WHAT YOU ARE ASKED TO DO
Once the line containing "KEYS2: TTP224 -> 4x1" is found in the entries below, reproduce it and every line after it, stopping at and including the line containing "PIR3: HC-SR501 -> HC-SR505"; reproduce nothing else, and keep each line exact.

EXERCISE INPUT
>>>>

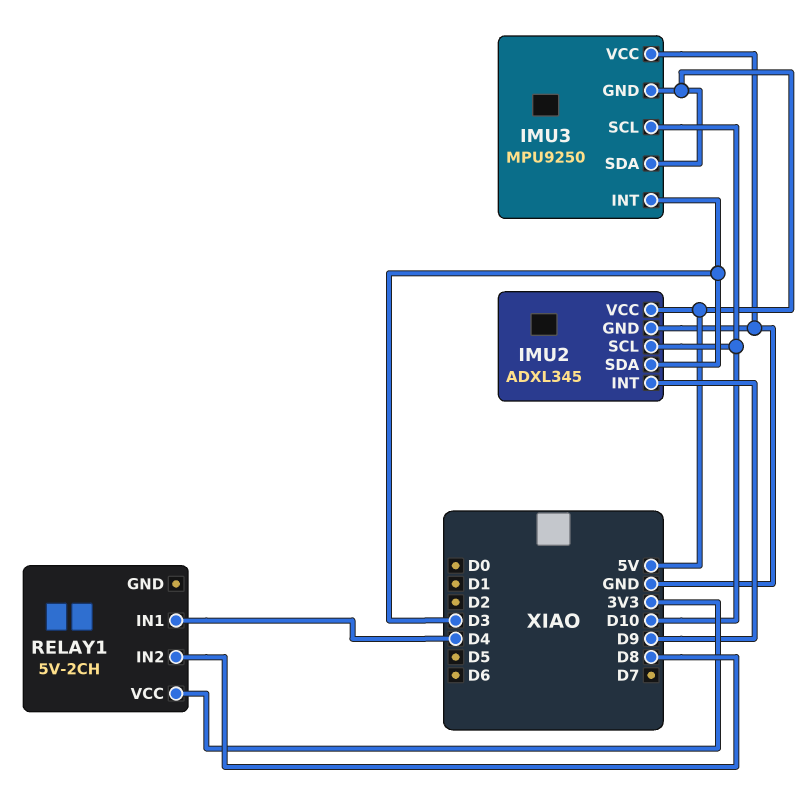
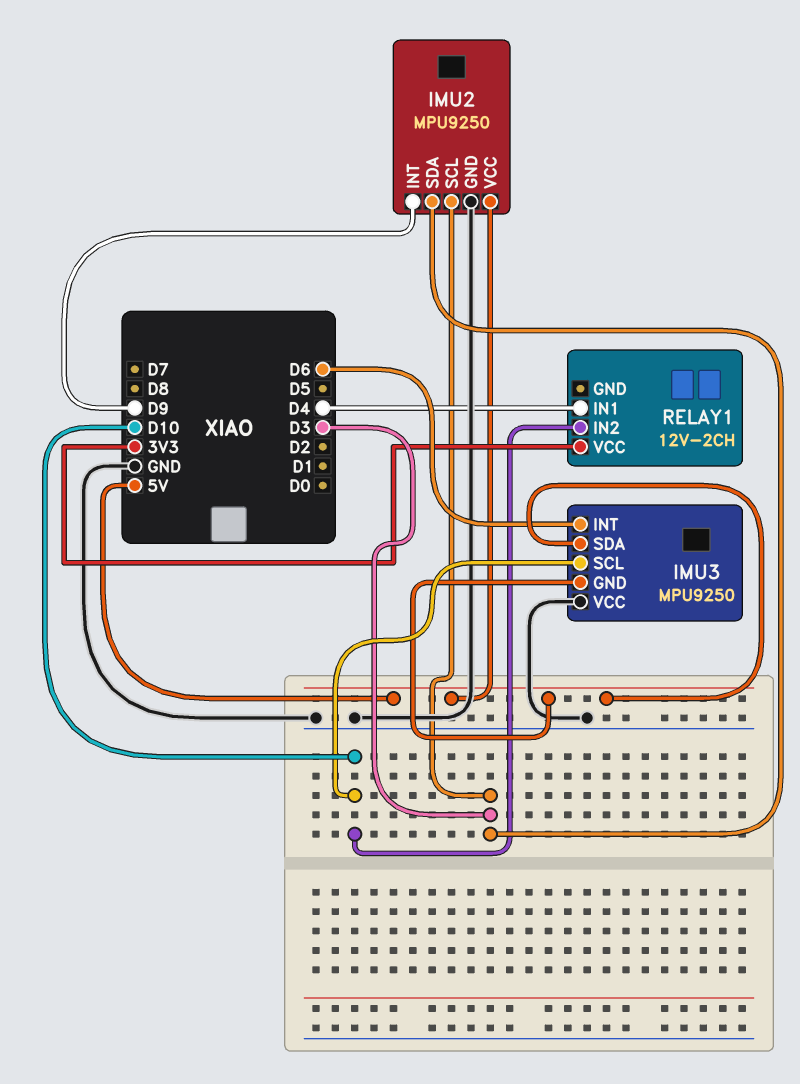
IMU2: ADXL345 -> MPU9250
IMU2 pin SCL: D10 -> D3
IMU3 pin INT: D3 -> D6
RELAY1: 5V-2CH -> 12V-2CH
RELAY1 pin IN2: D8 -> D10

<<<<
>>>>

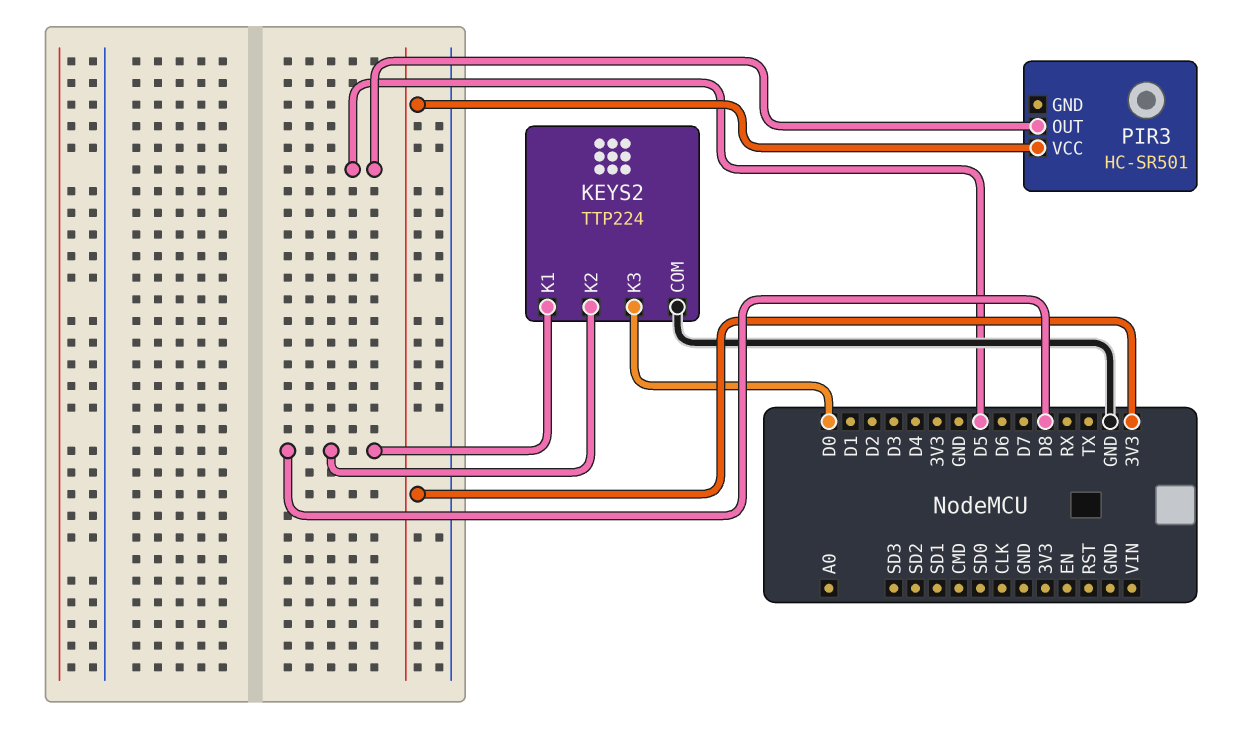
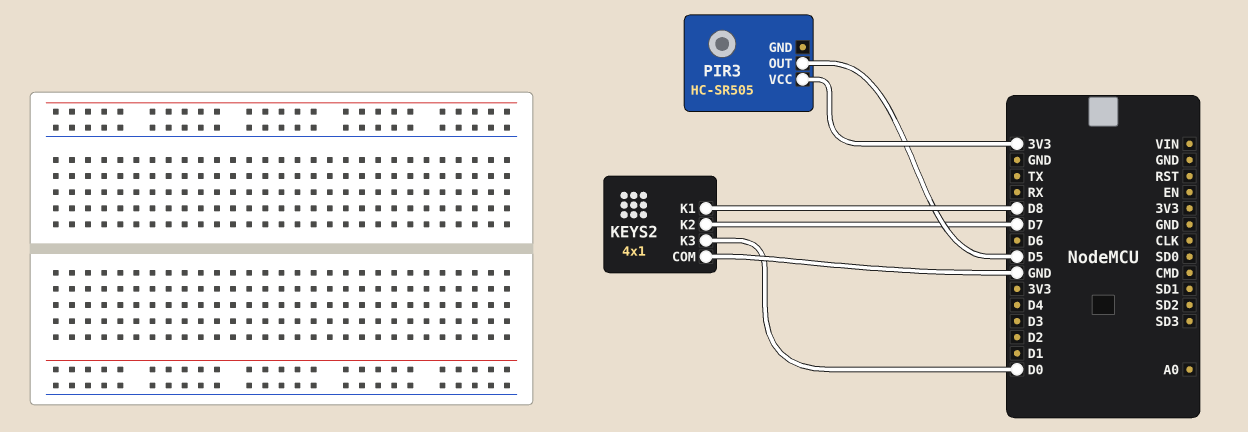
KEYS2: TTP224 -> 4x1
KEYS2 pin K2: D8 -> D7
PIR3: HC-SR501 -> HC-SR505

<<<<

RESULT
KEYS2: TTP224 -> 4x1
KEYS2 pin K2: D8 -> D7
PIR3: HC-SR501 -> HC-SR505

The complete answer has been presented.